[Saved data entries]
------------------------------

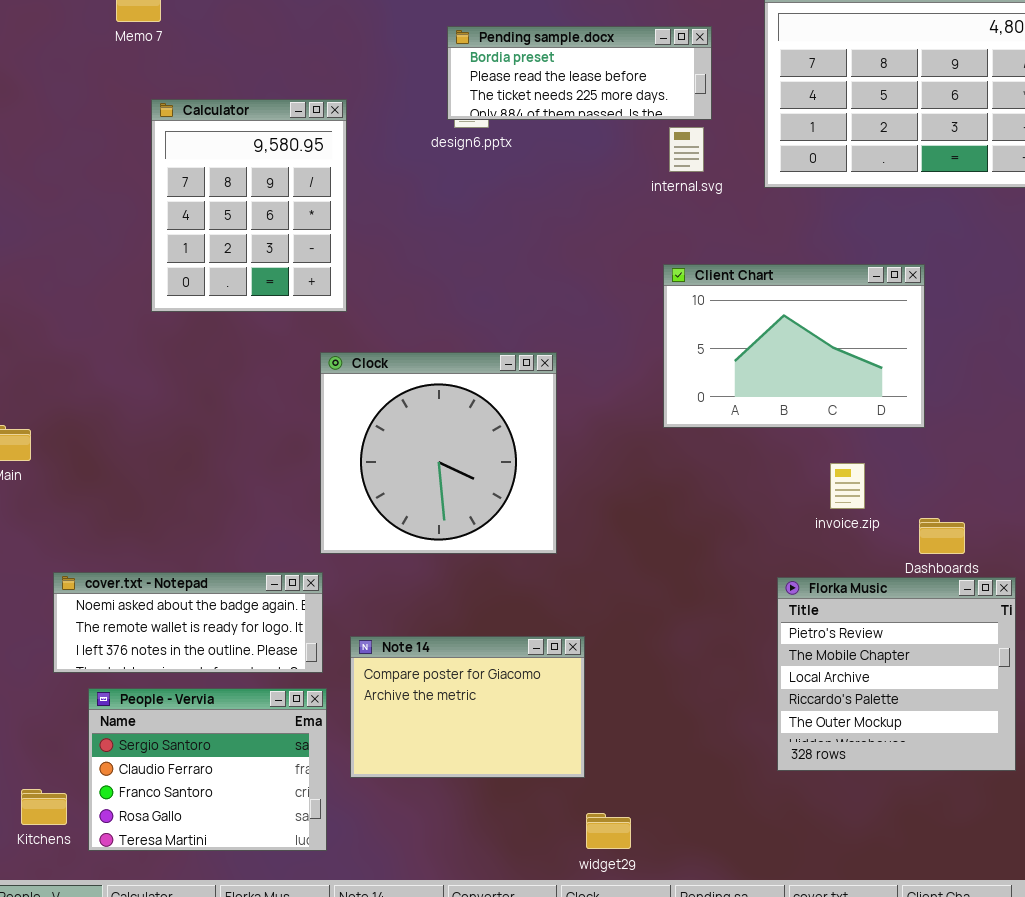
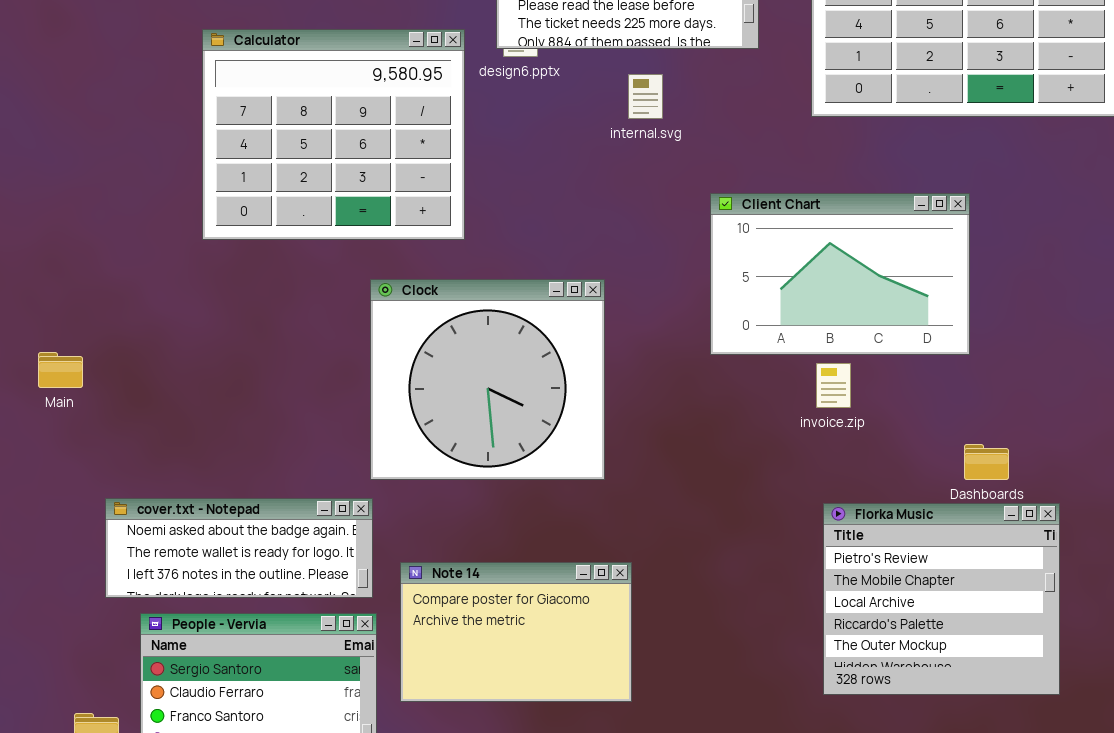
Calculator: [151,99,347,312] -> [202,29,465,240], resized
internal.svg: [669,127,704,172] -> [628,74,663,119], moved
invoice.zip: [830,463,865,509] -> [816,363,851,408], moved

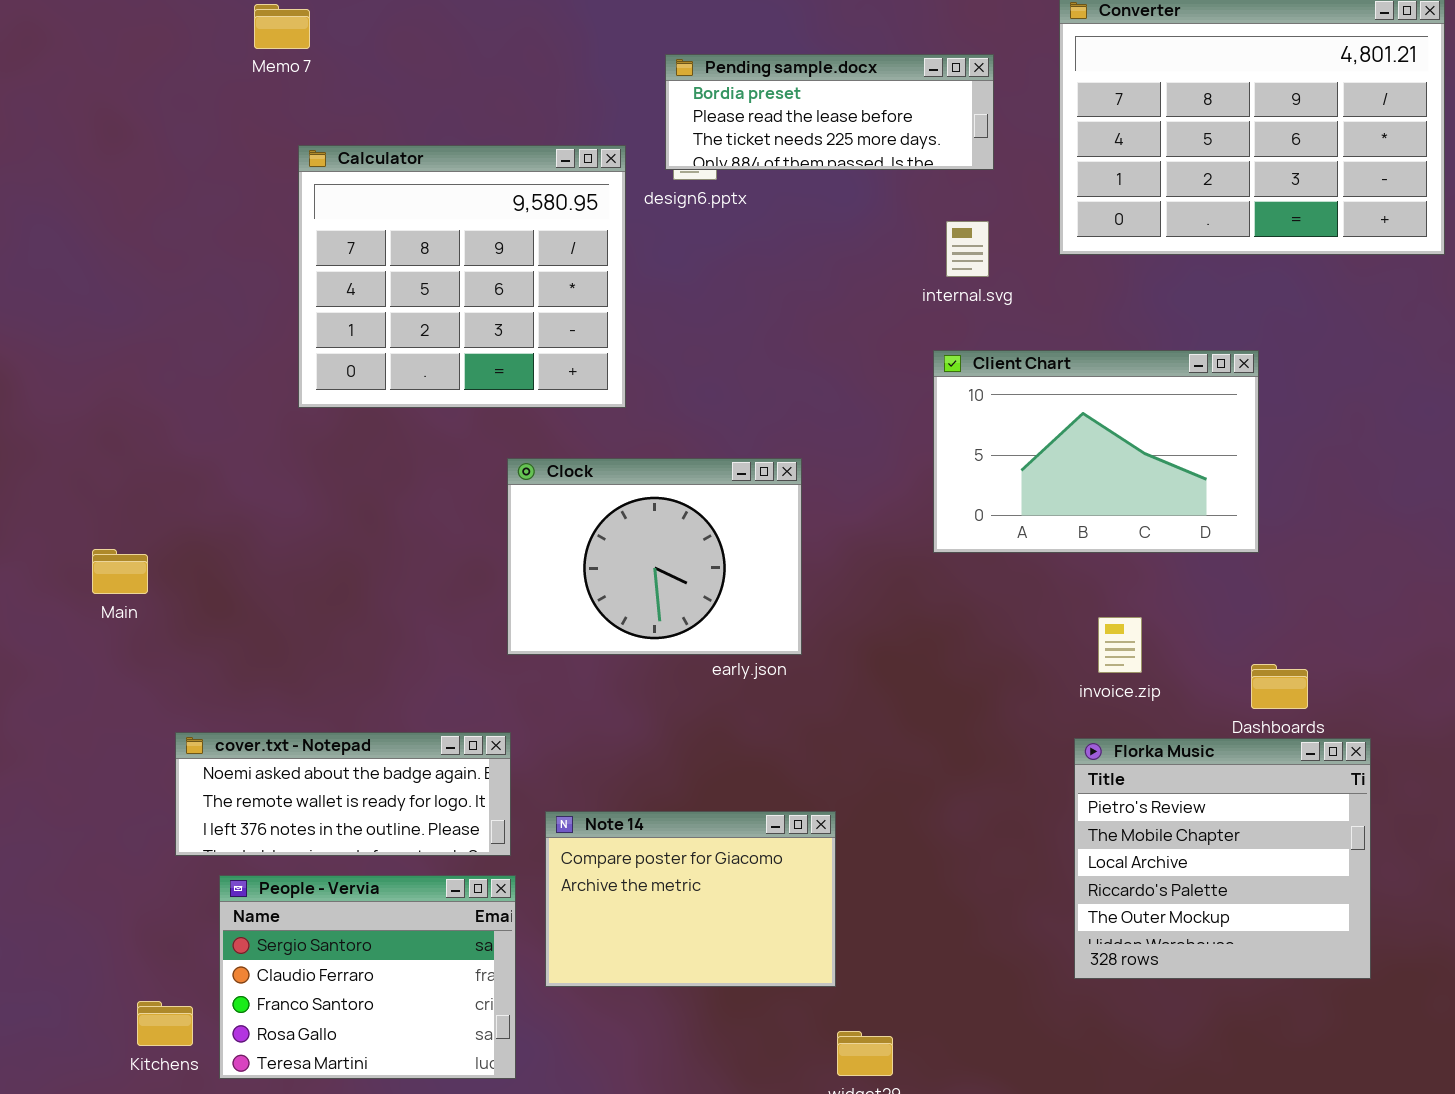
internal.svg: [628,74,663,119] -> [946,221,989,277], moved
Clock: [370,279,605,480] -> [507,458,802,655], resized
invoice.zip: [816,363,851,408] -> [1098,617,1142,673], moved

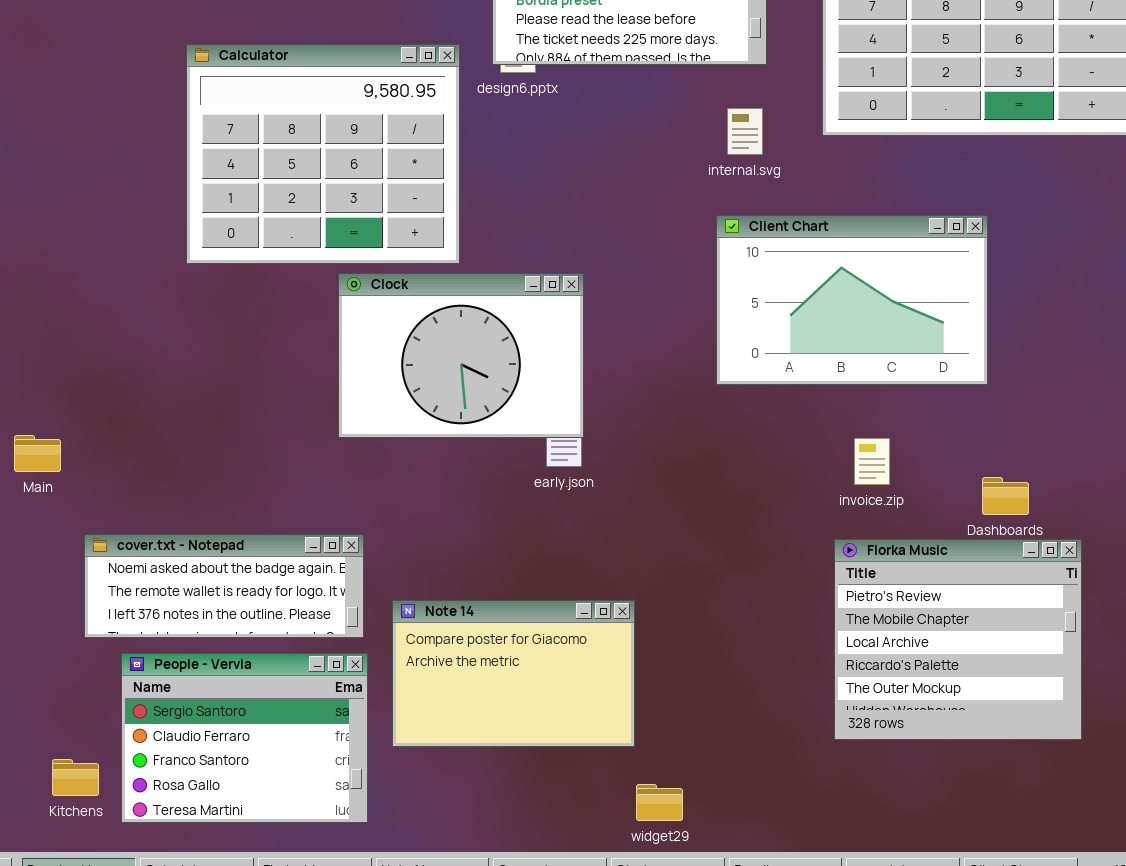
Clock: [507,458,802,655] -> [338,273,584,438], moved
Main: [92,549,148,594] -> [14,435,61,472], moved

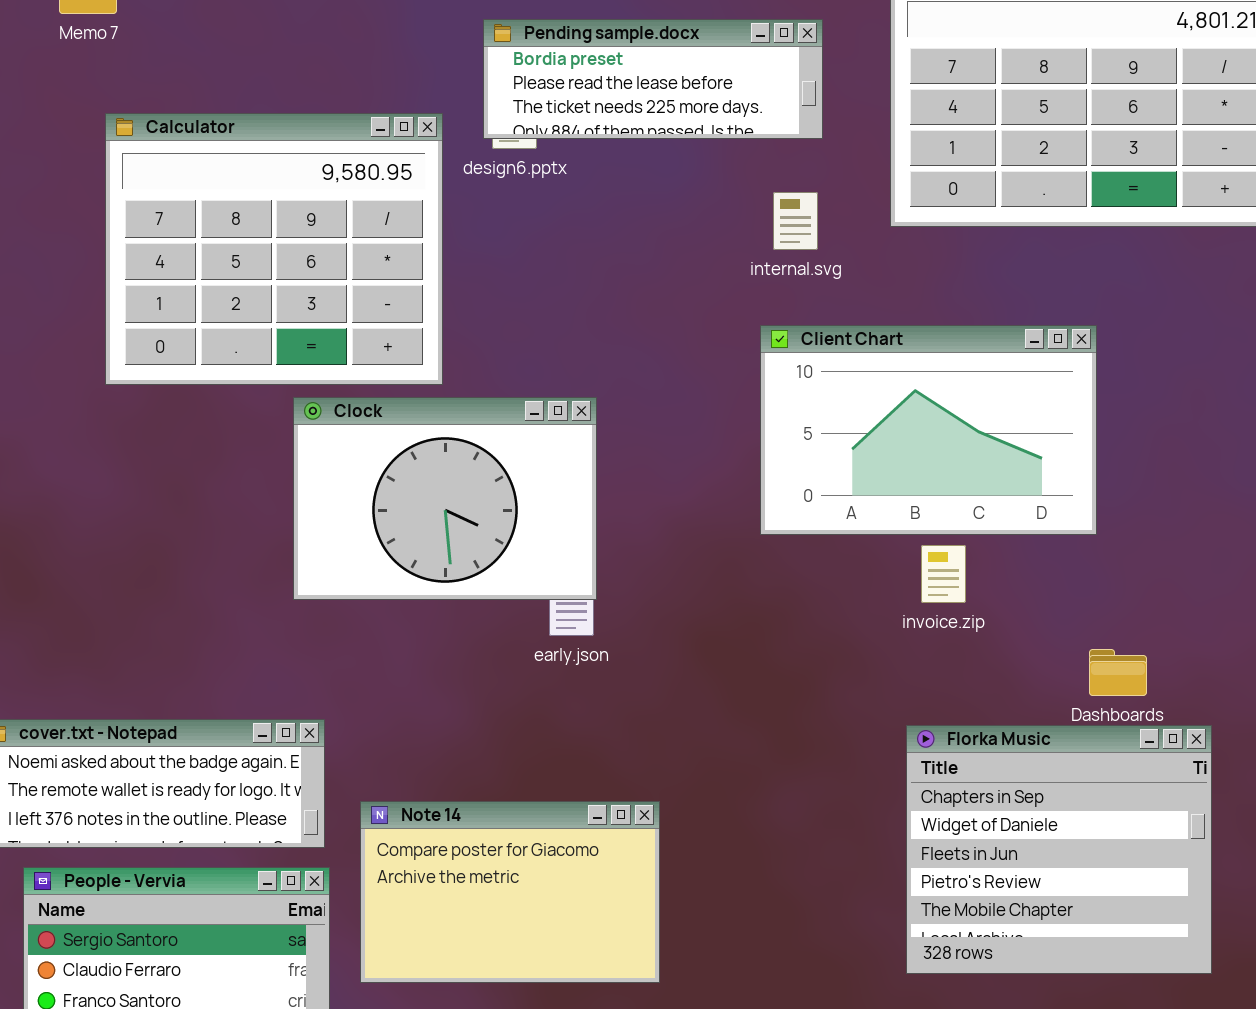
invoice.zip: [854,438,890,485] -> [921,545,966,603], moved
Florka Music: [834,539,1082,740] -> [906,725,1212,974], scrolled up 3 rows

------------------------------

• Exercise
Reproduce the lines from the one with "internal.svg: [628,74,663,119] ->" through the end of the data, keeping both end lines, adding nothing, and dropping any pictures.

• Output below
internal.svg: [628,74,663,119] -> [946,221,989,277], moved
Clock: [370,279,605,480] -> [507,458,802,655], resized
invoice.zip: [816,363,851,408] -> [1098,617,1142,673], moved

Clock: [507,458,802,655] -> [338,273,584,438], moved
Main: [92,549,148,594] -> [14,435,61,472], moved

invoice.zip: [854,438,890,485] -> [921,545,966,603], moved
Florka Music: [834,539,1082,740] -> [906,725,1212,974], scrolled up 3 rows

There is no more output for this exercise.